**Your goal:**
Keep the images out while you retype all of the data exactly.

**Collected data:**
------------

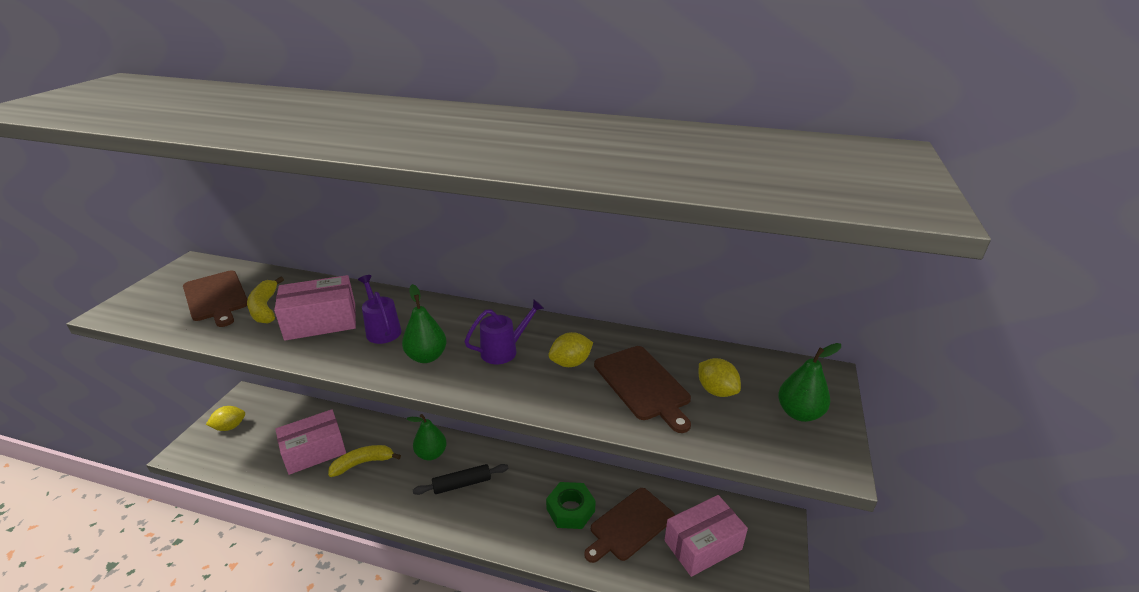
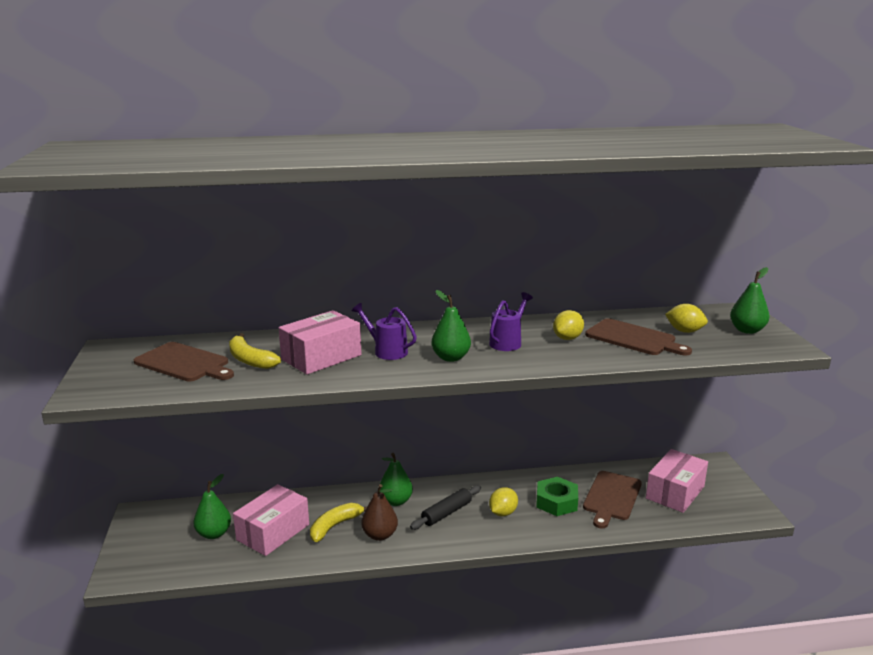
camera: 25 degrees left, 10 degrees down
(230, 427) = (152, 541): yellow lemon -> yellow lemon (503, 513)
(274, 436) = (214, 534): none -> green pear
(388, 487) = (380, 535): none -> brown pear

------------

**Task output:**
camera: 25 degrees left, 10 degrees down
(230, 427) = (152, 541): yellow lemon -> yellow lemon (503, 513)
(274, 436) = (214, 534): none -> green pear
(388, 487) = (380, 535): none -> brown pear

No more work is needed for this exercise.